HOW TO COMPLETE THIS TASK:
Retype, exactly and completely, the listing that comes next, skipping its images.

RECORDS FOR THE TASK:

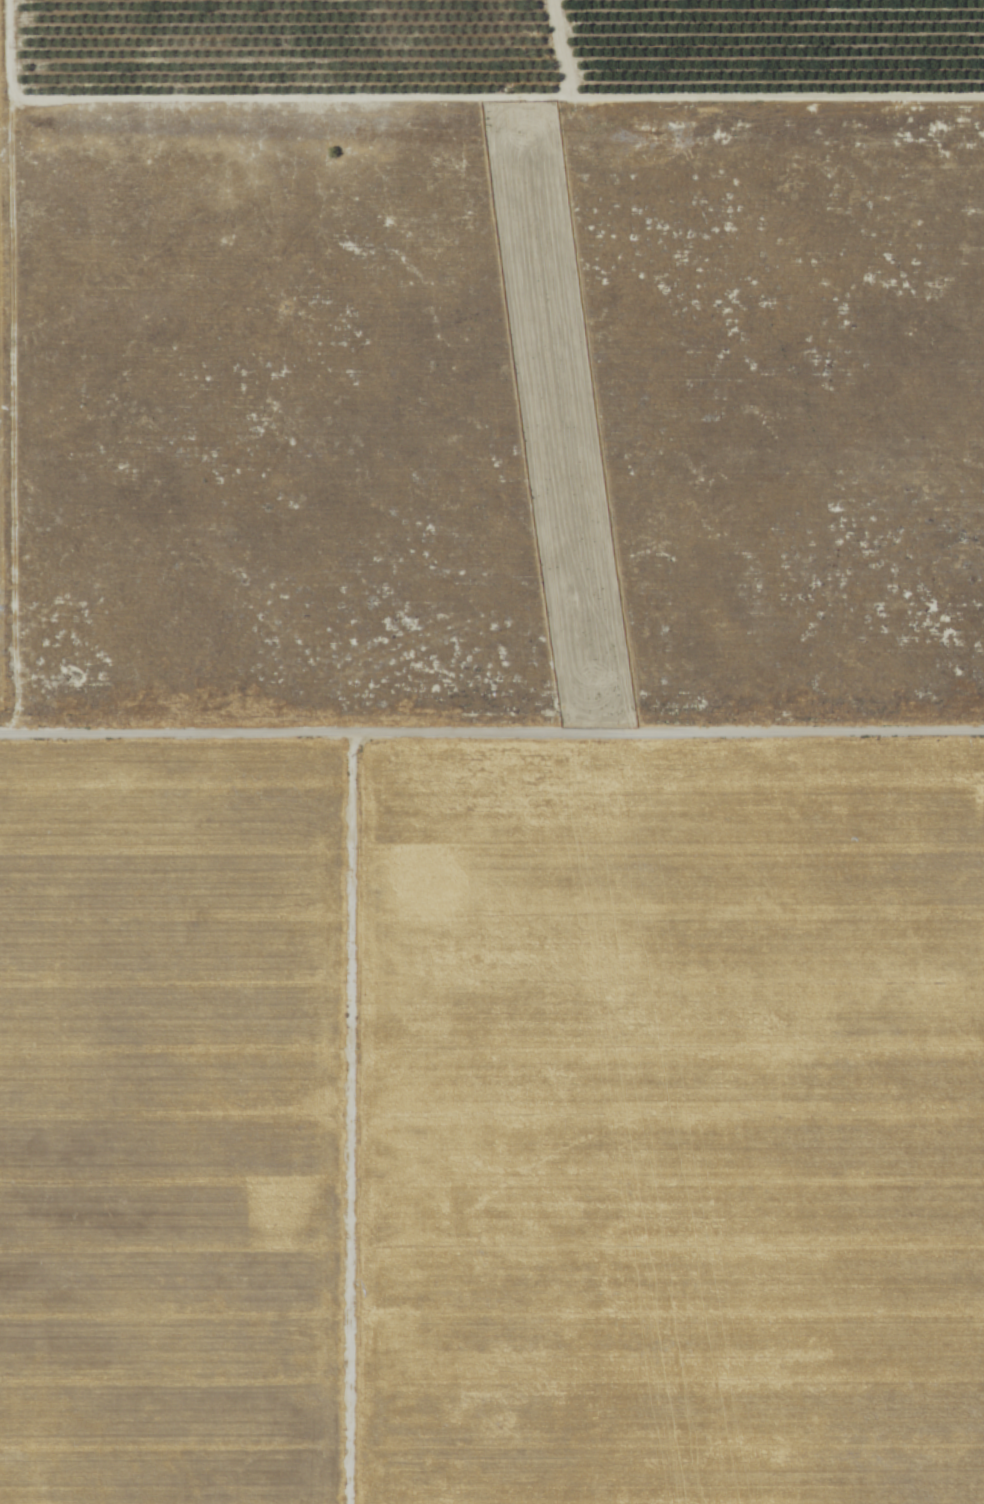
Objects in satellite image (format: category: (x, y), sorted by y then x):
crop: (492, 53)
road: (491, 737)
railway: (590, 753)
railway: (599, 753)
crop: (837, 1099)
road: (347, 1121)
crop: (171, 1122)
crop: (485, 1156)

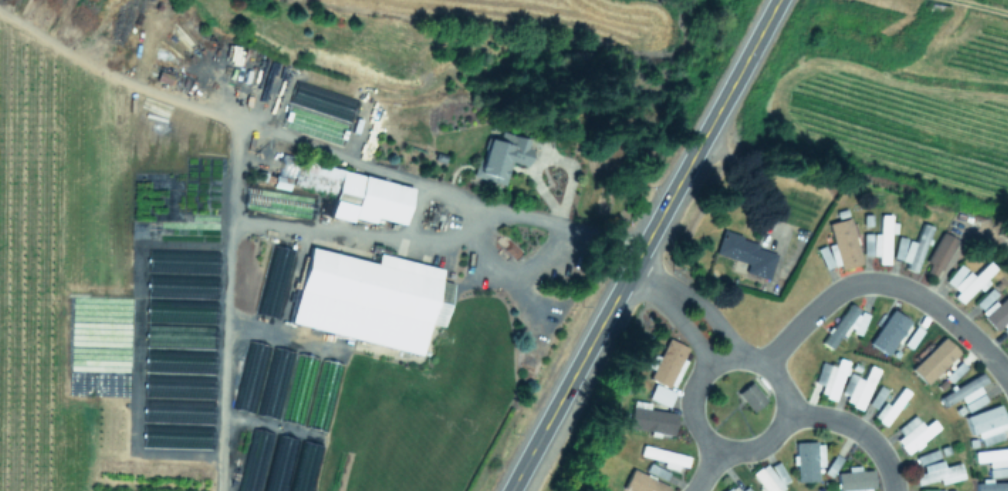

YOUR RESPONSE:
Objects in satellite image (format: category: (x, y), sorted by y then x):
crop: (492, 53)
road: (491, 737)
railway: (590, 753)
railway: (599, 753)
crop: (837, 1099)
road: (347, 1121)
crop: (171, 1122)
crop: (485, 1156)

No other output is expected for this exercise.